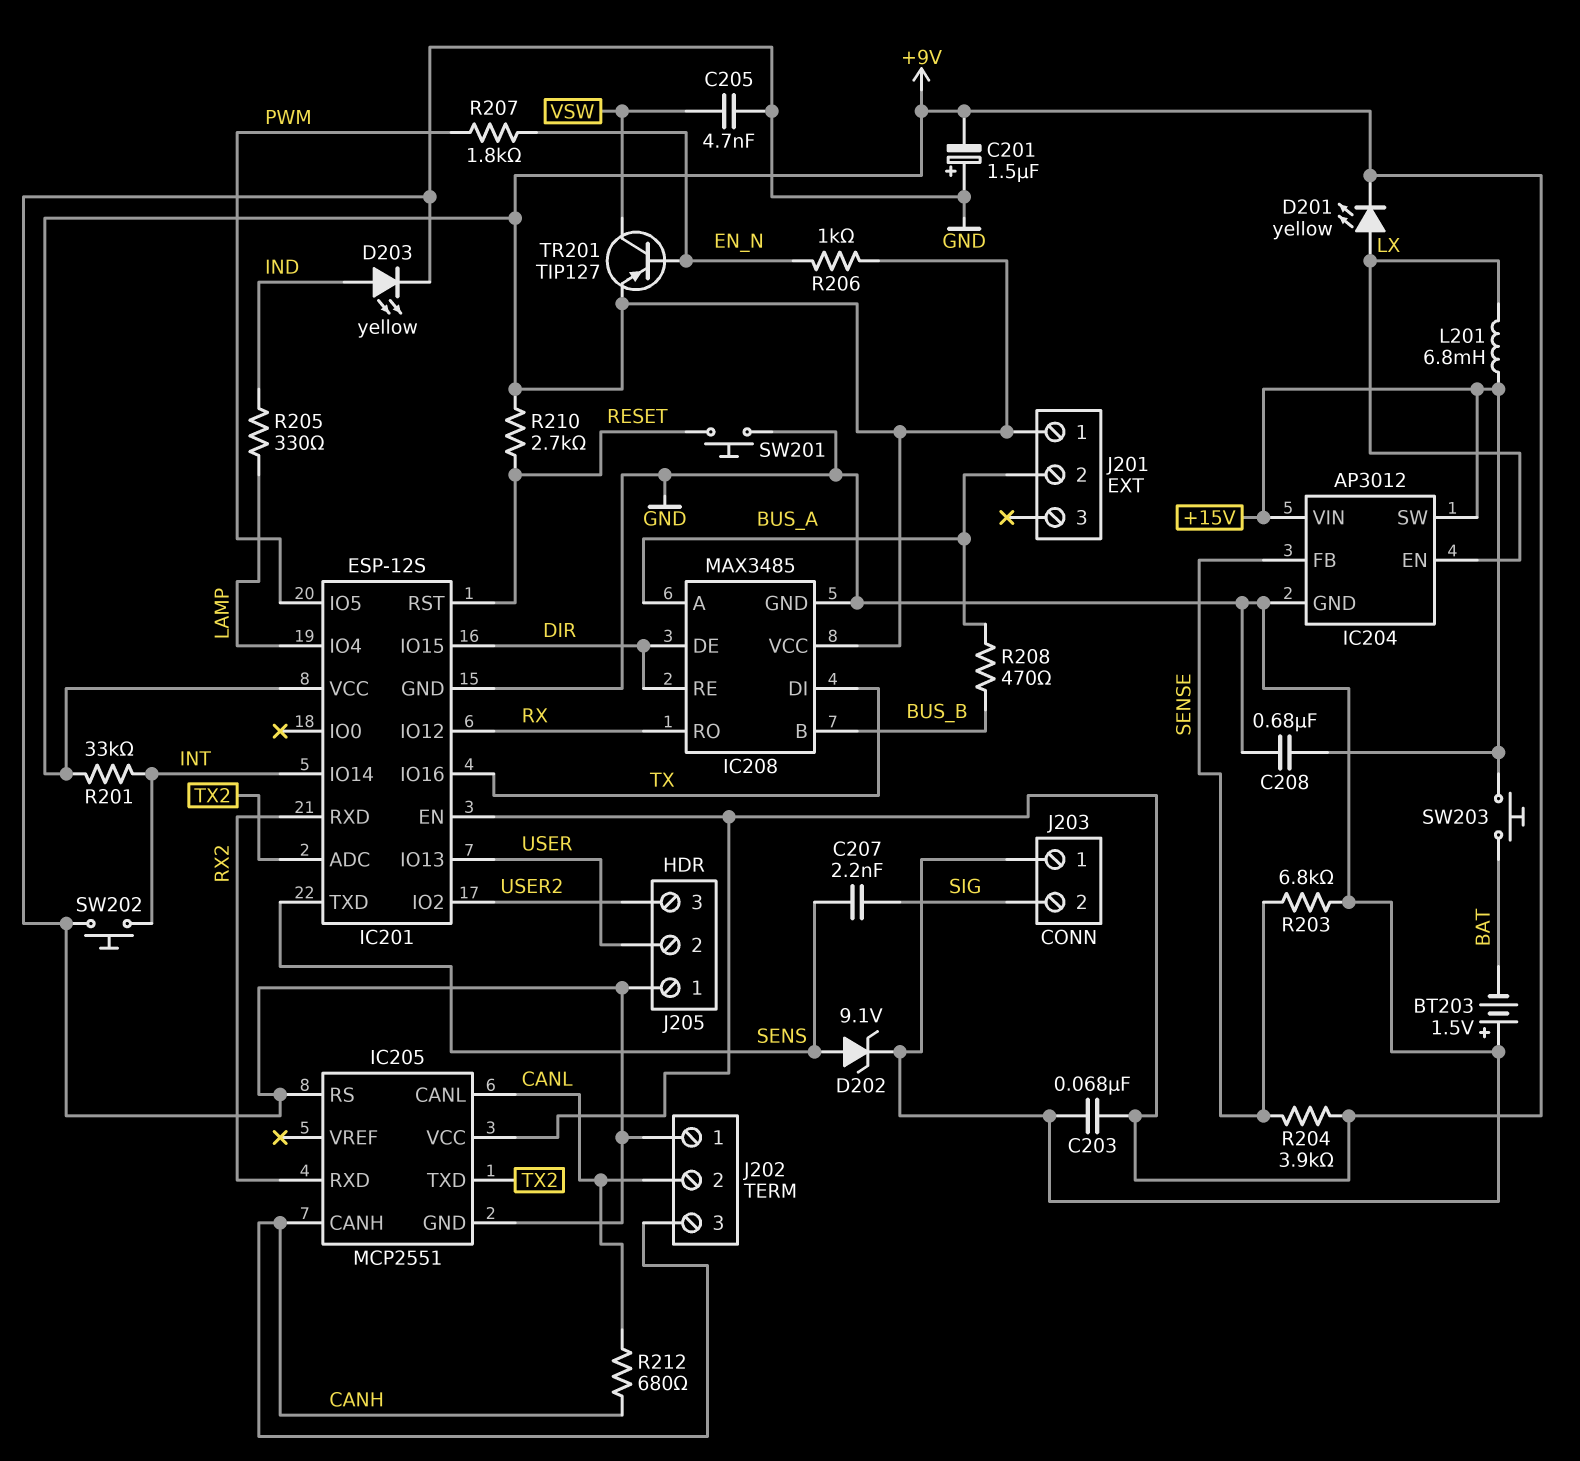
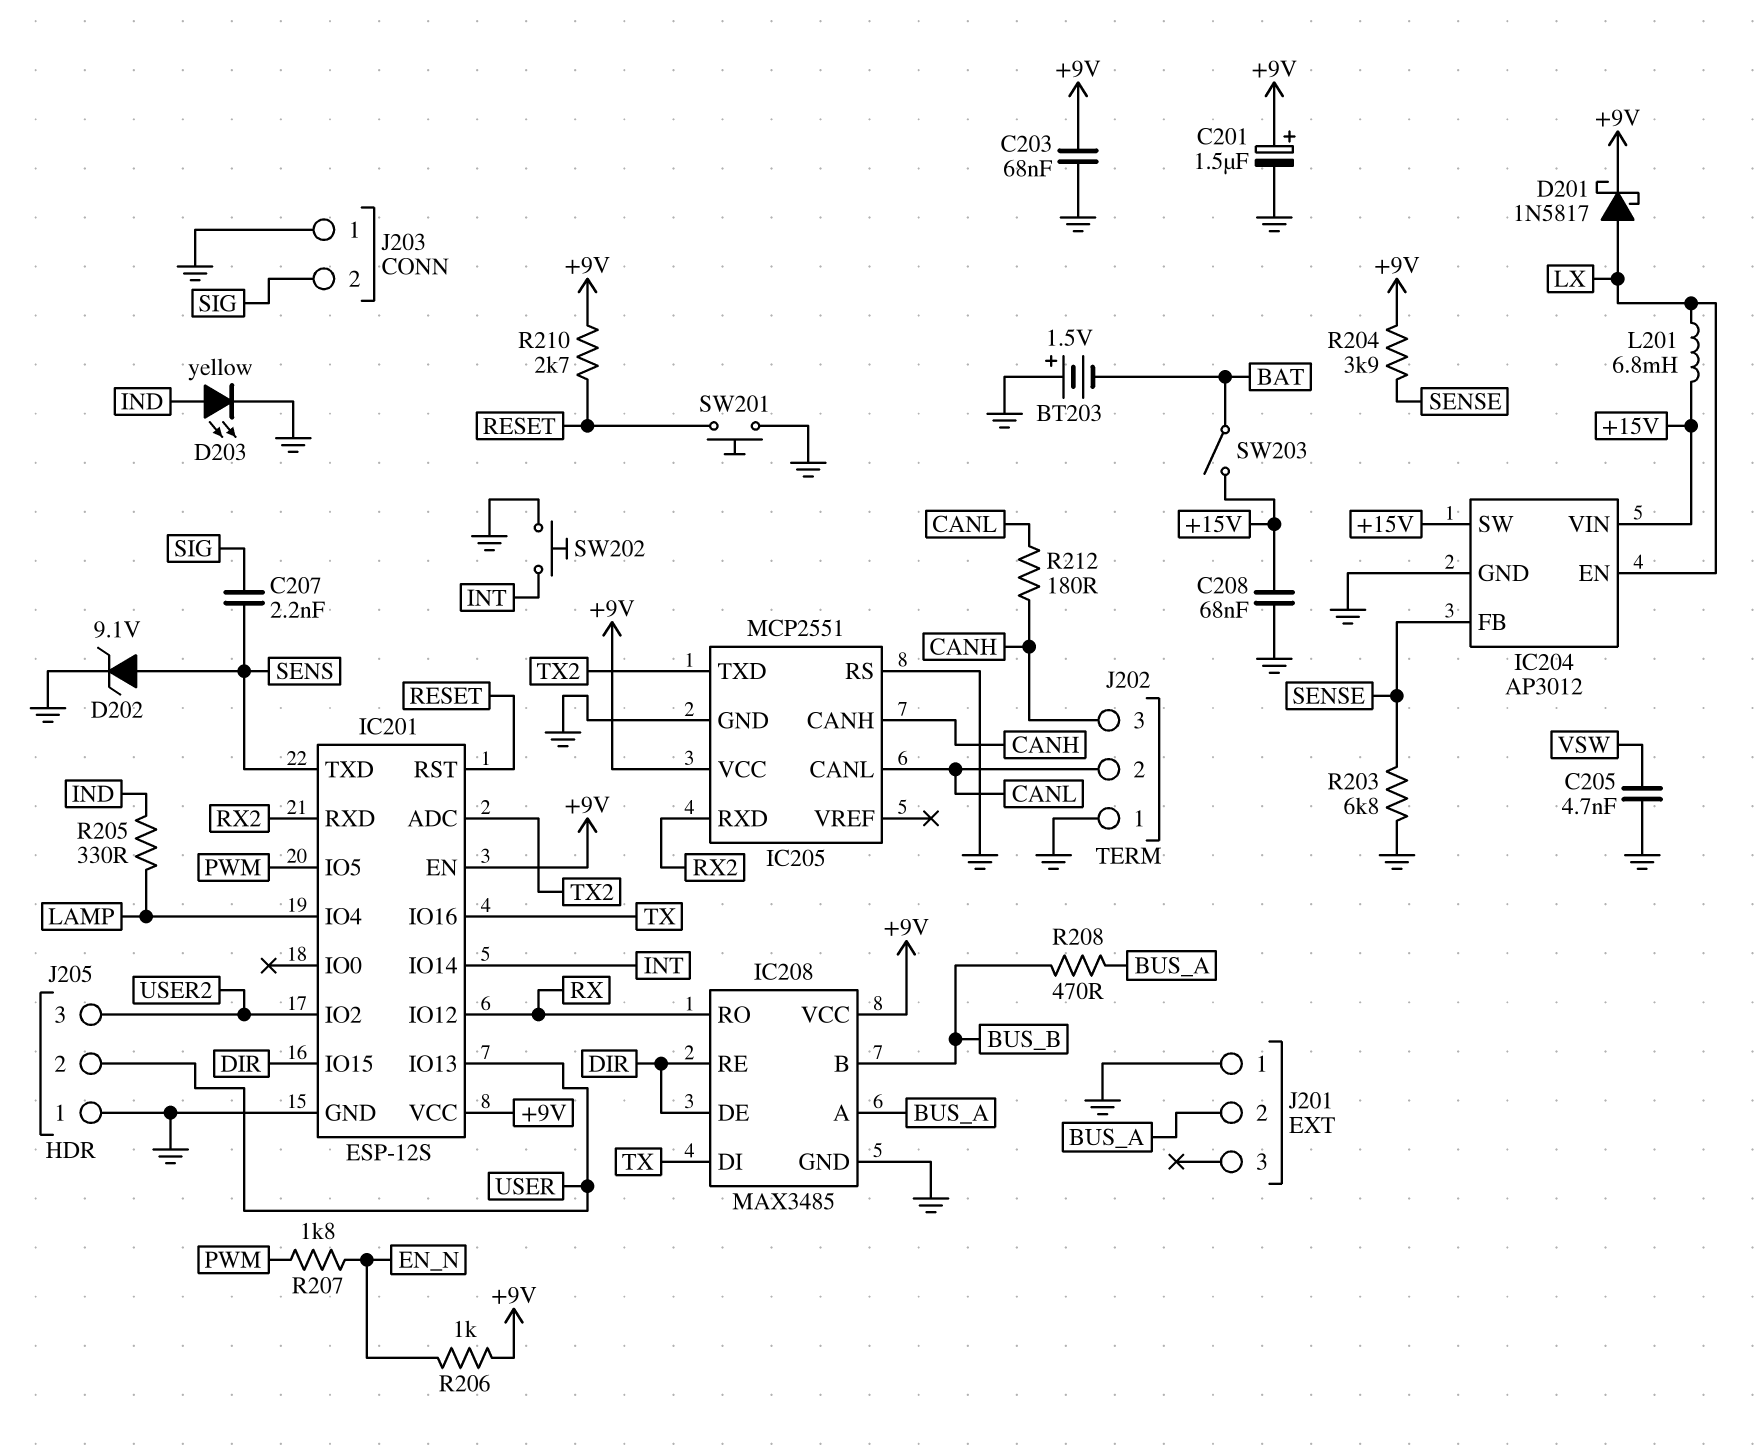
C201: 1.5uF (plus GND, minus +9V) -> 1.5uF (plus +9V, minus GND)
C208: 680nF (+15V, GND) -> 68nF (+15V, GND)
D201: LED yellow (A LX, K +9V) -> schottky 1N5817 (A LX, K +9V)
J201 pin 1: +9V -> GND
R201: 33k (+9V, INT) -> none
R212: 680 (CANH, CANL) -> 180 (CANH, CANL)
SW203: button (+15V, BAT) -> switch (+15V, BAT)
TR201: PNP TIP127 (B EN_N, C VSW, E +9V) -> none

[TO DO]: Where a line above holds the string "none", show that line.

[EXERCISE ANSWER]:
R201: 33k (+9V, INT) -> none
TR201: PNP TIP127 (B EN_N, C VSW, E +9V) -> none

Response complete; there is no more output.